▶ Work instructions
Count the lines in the items below that contain the string "major", with uppercase and lowercase letters treated as different. Reply with the number alone.
━━━ Extracted material
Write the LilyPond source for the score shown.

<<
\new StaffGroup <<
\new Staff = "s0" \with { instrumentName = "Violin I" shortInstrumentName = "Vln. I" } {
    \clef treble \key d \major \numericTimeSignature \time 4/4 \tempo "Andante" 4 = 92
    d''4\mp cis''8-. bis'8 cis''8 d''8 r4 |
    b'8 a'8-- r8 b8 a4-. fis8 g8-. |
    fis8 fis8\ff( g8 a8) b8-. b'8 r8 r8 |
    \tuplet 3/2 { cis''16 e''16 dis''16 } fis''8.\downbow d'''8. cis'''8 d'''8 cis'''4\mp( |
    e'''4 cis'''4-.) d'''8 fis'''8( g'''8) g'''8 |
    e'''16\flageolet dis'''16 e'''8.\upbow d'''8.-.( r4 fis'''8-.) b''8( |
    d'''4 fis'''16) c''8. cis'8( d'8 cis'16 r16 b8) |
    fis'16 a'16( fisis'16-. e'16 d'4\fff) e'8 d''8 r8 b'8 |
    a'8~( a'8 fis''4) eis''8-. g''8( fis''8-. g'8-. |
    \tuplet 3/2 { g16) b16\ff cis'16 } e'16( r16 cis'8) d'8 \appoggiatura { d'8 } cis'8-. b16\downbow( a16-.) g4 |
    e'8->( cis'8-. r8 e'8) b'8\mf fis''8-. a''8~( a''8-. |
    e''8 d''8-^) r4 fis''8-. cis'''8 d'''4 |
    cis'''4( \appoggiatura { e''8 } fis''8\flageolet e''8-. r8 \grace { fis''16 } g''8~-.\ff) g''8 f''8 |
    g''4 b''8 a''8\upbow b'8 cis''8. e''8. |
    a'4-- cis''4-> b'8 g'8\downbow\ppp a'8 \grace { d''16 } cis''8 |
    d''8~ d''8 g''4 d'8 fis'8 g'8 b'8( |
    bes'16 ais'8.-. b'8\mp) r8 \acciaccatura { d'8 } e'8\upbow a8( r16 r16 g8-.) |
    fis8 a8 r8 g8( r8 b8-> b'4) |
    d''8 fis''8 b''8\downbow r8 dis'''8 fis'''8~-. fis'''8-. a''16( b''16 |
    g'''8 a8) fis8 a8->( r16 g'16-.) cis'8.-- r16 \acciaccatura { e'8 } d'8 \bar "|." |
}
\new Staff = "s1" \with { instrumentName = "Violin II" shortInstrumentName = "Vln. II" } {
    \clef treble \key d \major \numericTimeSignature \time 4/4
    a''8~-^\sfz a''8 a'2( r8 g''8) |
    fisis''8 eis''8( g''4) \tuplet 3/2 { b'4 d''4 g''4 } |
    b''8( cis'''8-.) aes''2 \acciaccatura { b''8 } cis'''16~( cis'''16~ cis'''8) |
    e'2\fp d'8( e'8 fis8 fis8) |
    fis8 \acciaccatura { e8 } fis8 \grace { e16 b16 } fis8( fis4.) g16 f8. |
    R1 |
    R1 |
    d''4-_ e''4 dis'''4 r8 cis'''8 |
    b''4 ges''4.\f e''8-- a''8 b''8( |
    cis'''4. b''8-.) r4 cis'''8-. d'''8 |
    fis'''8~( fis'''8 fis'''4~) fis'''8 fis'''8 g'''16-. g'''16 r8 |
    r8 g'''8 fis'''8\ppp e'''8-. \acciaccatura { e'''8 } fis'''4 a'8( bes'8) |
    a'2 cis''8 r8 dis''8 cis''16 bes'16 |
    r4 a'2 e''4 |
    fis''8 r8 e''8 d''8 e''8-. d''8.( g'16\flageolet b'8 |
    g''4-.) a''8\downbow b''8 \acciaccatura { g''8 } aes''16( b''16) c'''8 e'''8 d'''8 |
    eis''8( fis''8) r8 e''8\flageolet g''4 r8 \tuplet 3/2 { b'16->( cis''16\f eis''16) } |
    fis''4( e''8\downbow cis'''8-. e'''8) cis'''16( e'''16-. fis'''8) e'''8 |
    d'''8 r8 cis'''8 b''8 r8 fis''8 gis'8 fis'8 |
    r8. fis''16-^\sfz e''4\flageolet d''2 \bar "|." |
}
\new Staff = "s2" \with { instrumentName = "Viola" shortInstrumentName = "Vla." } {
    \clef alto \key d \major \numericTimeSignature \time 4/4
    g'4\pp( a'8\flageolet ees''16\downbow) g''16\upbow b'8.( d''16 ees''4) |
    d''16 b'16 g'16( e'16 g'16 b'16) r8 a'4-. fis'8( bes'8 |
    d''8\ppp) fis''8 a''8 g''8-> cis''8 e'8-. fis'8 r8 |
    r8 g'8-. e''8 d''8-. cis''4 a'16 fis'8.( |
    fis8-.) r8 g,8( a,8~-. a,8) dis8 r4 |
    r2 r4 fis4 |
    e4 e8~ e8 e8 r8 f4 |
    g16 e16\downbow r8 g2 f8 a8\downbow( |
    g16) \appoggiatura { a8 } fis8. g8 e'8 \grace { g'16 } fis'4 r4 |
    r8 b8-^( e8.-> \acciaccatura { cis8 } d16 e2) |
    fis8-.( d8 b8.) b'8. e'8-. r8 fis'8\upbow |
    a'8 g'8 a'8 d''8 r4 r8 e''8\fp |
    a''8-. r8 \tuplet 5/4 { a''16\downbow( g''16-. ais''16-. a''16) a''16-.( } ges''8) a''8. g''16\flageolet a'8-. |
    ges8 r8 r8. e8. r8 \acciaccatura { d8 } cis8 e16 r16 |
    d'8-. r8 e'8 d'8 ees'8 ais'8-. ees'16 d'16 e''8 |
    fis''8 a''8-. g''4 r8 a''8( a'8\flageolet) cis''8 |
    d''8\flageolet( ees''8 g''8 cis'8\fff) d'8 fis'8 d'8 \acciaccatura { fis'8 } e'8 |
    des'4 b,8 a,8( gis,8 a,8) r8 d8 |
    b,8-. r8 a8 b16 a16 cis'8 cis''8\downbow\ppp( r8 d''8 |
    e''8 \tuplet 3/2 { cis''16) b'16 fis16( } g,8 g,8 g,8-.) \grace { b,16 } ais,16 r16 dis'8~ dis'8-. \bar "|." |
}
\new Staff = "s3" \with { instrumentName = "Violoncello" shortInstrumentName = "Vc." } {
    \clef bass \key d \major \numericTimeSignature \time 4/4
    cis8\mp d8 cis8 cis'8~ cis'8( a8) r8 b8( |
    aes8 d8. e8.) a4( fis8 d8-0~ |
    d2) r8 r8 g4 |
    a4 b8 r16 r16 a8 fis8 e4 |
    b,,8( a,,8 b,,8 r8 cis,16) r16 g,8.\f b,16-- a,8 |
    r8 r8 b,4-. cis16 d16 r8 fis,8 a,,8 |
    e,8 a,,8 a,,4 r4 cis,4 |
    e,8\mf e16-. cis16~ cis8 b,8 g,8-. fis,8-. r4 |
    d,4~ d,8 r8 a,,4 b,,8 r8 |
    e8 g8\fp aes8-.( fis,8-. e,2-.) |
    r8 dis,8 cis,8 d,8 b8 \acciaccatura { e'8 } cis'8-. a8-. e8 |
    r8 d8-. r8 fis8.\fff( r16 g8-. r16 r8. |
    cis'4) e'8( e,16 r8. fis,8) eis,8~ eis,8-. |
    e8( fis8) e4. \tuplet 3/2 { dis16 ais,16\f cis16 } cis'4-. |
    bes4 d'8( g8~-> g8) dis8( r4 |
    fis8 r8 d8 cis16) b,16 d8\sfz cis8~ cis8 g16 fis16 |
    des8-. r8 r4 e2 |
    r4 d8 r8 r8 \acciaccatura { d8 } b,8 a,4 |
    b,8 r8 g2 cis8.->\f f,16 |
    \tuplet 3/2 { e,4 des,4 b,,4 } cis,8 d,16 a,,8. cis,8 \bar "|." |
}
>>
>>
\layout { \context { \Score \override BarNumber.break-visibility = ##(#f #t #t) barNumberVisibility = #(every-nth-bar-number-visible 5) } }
━━━━━━
▶ Solution for this task
4